[Stored data]

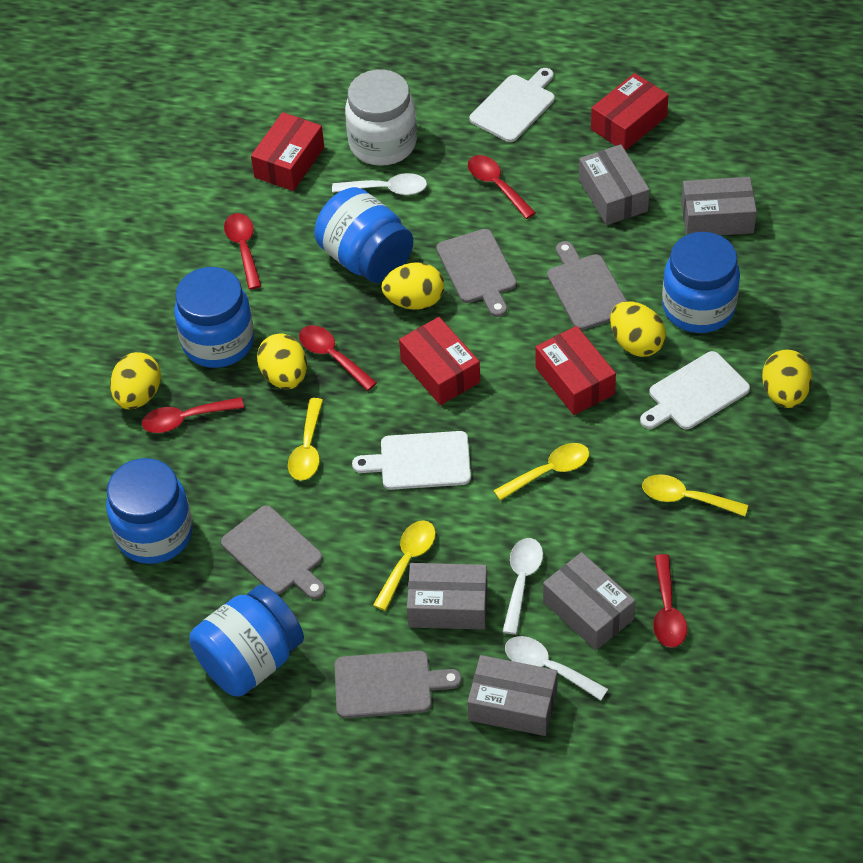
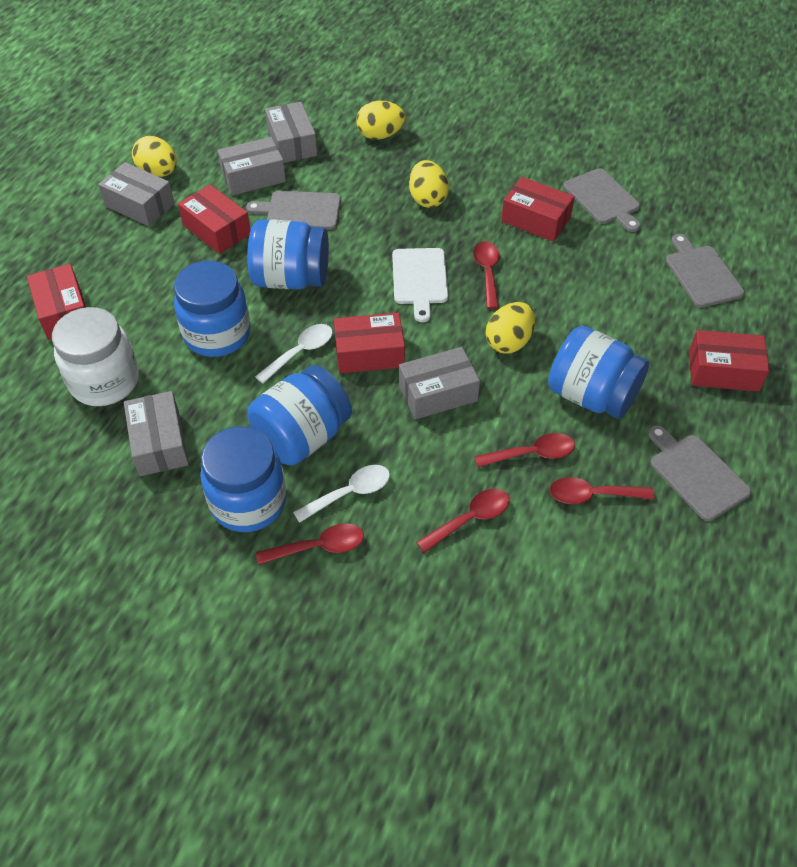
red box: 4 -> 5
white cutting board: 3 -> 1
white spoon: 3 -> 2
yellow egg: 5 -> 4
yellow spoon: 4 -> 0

- EXERCISE REQUIREMENTS: Starting with the line that contains "white cutting board: 3 -> 1", return every line through the last one of the records, exactly as written.

- EXERCISE RESULT:
white cutting board: 3 -> 1
white spoon: 3 -> 2
yellow egg: 5 -> 4
yellow spoon: 4 -> 0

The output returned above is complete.